#### [What to produce]
The whole listing below needs to be duplicated exactly, pictures aside.
** Data excerpt follows **
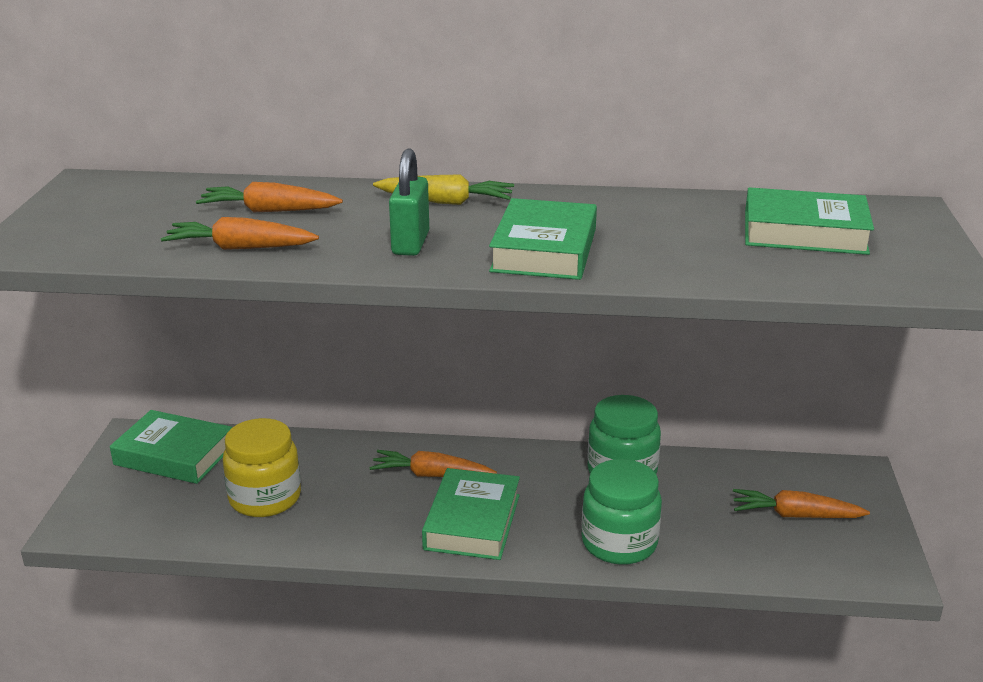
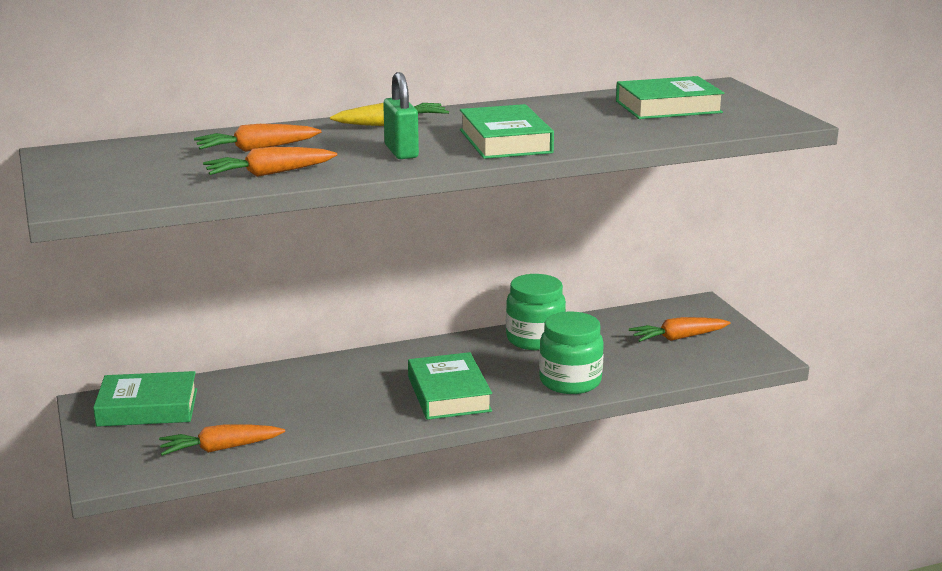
camera: 25 degrees left, 5 degrees down
yellow jar [223,418,301,517] -> none
orange carrot [369,450,497,477] -> orange carrot moved to [159,425,285,456]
** End of Data excerpt **
#### [Response]
camera: 25 degrees left, 5 degrees down
yellow jar [223,418,301,517] -> none
orange carrot [369,450,497,477] -> orange carrot moved to [159,425,285,456]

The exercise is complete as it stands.